## [INPUT MATERIAL]
:::::

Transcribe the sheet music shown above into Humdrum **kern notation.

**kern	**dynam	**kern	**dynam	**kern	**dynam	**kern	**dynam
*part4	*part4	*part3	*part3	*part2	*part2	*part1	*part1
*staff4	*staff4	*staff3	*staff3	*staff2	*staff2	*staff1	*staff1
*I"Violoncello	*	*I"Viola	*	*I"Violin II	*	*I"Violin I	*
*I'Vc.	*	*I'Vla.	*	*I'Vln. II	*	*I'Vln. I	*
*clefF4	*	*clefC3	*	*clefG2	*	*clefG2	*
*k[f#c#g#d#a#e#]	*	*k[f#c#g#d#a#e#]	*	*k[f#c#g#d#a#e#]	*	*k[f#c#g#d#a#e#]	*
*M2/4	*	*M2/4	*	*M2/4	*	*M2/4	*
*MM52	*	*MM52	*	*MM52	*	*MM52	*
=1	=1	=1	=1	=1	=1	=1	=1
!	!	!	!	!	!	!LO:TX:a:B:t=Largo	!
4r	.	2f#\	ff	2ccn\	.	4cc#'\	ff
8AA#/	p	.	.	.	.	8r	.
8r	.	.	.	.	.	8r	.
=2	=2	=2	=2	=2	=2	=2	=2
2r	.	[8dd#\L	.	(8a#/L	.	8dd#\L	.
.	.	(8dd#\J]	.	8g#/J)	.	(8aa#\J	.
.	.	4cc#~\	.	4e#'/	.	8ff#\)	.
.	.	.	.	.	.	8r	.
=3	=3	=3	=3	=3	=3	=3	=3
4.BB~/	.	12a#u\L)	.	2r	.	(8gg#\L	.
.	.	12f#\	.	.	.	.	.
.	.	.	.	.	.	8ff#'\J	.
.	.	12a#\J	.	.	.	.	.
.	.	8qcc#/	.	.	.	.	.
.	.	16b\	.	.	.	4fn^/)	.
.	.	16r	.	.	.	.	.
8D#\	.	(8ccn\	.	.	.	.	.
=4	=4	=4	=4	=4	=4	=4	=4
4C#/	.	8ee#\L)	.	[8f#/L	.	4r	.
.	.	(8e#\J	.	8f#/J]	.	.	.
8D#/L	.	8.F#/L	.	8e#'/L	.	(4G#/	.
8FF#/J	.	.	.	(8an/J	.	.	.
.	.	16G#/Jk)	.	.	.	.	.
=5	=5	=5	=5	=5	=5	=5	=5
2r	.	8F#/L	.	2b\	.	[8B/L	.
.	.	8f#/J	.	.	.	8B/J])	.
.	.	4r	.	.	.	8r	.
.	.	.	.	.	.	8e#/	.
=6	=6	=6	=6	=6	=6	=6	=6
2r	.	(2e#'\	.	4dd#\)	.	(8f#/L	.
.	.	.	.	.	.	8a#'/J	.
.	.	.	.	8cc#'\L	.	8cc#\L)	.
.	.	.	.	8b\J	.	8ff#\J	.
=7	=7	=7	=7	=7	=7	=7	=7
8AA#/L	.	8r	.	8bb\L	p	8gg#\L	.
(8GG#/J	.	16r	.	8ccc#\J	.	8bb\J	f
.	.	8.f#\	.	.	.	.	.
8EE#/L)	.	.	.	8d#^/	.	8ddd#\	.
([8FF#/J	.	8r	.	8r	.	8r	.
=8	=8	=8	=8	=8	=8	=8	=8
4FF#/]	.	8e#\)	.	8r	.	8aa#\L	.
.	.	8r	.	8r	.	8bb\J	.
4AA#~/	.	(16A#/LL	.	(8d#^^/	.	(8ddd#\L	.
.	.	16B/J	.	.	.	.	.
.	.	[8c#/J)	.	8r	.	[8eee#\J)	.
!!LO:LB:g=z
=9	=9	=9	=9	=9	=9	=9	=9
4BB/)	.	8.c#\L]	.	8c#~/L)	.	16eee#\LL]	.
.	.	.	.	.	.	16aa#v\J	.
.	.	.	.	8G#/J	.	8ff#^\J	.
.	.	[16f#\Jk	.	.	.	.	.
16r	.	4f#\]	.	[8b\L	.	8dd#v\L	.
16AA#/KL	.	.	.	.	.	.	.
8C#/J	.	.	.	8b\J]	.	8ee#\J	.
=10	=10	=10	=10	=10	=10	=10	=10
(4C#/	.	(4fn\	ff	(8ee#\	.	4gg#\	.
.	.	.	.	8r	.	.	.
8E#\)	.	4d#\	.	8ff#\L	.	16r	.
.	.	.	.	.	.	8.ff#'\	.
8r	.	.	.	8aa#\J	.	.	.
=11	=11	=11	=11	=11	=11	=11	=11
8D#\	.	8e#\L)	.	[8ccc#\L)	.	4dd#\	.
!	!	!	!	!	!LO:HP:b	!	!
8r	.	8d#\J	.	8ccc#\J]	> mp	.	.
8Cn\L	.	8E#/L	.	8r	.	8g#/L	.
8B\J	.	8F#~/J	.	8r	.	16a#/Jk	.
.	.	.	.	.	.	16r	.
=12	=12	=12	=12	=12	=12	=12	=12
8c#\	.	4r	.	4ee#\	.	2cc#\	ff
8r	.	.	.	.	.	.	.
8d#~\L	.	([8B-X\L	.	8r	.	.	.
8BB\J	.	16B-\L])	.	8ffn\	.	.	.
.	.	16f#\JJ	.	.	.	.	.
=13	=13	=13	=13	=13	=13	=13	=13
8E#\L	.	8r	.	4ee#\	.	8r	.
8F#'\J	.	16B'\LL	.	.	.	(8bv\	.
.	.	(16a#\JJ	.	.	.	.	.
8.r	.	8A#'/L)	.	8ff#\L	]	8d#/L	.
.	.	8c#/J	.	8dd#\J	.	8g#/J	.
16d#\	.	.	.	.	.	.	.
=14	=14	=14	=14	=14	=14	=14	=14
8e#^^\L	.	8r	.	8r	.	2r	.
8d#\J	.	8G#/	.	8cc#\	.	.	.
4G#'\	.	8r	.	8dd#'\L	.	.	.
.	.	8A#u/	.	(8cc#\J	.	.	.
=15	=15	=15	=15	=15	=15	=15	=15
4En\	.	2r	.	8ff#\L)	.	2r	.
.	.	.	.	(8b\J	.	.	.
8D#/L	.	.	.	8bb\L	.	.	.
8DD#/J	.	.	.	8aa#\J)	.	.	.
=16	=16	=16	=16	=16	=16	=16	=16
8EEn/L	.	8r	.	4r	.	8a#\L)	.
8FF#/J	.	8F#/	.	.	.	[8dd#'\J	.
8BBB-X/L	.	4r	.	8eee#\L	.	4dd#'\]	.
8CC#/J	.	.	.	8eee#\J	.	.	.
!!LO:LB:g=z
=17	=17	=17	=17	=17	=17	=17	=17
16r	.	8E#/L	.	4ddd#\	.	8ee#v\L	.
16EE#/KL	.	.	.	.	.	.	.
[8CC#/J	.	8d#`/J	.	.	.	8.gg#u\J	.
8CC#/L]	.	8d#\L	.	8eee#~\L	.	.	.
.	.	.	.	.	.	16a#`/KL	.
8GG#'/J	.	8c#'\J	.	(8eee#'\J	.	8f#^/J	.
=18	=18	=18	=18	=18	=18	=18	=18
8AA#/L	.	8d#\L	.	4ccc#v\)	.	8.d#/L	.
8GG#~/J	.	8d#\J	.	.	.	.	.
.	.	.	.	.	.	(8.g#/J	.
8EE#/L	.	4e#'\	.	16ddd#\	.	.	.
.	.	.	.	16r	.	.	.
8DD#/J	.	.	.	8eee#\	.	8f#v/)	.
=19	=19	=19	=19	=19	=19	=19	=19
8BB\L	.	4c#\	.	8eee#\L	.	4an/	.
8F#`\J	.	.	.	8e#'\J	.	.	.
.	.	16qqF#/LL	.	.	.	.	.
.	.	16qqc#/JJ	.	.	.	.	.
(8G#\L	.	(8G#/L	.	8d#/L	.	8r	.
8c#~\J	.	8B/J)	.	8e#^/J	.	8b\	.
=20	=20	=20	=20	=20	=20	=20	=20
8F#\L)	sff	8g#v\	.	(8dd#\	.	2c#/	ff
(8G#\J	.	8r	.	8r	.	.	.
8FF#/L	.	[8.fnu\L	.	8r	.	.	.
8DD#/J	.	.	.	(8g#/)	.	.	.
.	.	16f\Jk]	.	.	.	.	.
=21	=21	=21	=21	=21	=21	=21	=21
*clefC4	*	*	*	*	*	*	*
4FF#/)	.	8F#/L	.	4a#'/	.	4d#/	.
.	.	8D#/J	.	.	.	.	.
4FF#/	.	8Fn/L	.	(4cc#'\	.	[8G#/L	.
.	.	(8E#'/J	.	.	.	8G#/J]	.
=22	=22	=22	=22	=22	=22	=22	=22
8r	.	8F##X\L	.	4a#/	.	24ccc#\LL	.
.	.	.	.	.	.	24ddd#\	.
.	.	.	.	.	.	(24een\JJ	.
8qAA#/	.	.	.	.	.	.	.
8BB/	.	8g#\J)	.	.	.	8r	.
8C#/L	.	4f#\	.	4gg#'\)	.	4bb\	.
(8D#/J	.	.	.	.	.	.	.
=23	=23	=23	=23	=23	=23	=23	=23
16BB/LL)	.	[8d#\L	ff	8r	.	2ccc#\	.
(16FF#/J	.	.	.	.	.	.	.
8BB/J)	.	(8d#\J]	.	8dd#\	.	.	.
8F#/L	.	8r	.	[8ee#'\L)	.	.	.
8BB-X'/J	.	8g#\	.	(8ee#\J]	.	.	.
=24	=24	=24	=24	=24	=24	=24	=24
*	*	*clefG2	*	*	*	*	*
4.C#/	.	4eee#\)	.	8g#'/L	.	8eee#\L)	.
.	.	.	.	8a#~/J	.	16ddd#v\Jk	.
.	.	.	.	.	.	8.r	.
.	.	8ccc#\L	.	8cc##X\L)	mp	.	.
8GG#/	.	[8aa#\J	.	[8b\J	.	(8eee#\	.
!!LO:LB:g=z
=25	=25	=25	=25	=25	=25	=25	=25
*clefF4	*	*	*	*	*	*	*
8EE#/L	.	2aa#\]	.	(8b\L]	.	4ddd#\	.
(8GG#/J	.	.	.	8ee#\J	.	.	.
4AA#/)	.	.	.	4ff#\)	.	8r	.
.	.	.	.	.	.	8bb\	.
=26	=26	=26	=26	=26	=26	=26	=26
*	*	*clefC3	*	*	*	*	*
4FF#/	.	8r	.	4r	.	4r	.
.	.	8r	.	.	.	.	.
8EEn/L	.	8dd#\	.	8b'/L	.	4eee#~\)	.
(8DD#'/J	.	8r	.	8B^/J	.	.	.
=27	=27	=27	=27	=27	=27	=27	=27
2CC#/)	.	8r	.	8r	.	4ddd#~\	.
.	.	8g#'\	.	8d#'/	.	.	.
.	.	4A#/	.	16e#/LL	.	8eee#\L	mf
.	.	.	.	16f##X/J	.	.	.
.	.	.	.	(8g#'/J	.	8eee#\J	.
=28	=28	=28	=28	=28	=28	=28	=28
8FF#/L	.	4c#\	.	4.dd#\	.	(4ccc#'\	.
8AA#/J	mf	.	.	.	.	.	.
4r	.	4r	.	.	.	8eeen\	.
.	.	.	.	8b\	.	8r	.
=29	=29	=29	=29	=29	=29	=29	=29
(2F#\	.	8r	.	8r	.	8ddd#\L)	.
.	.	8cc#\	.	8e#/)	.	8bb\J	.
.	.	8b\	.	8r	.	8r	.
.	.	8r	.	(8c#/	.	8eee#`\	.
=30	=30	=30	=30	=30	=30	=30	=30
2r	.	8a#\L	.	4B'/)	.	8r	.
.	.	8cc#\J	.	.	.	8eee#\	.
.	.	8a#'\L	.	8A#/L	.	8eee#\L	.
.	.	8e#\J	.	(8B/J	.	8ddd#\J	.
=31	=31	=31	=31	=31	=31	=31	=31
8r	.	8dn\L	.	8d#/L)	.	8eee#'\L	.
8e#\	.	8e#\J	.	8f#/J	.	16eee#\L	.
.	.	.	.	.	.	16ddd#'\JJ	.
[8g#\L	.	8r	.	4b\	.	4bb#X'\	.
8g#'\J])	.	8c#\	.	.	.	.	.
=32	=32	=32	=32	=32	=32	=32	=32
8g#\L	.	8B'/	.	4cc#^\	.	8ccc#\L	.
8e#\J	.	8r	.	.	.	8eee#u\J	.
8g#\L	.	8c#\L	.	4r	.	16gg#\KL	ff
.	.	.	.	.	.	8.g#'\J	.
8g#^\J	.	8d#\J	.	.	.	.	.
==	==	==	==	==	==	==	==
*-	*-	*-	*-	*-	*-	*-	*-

:::::

## [WHAT THE TASK REQUIRES]
Pull out every line in the items above that contains the string "kern", treating uppercase and lowercase as different.

## [THE RESULT]
Transcribe the sheet music shown above into Humdrum **kern notation.
**kern	**dynam	**kern	**dynam	**kern	**dynam	**kern	**dynam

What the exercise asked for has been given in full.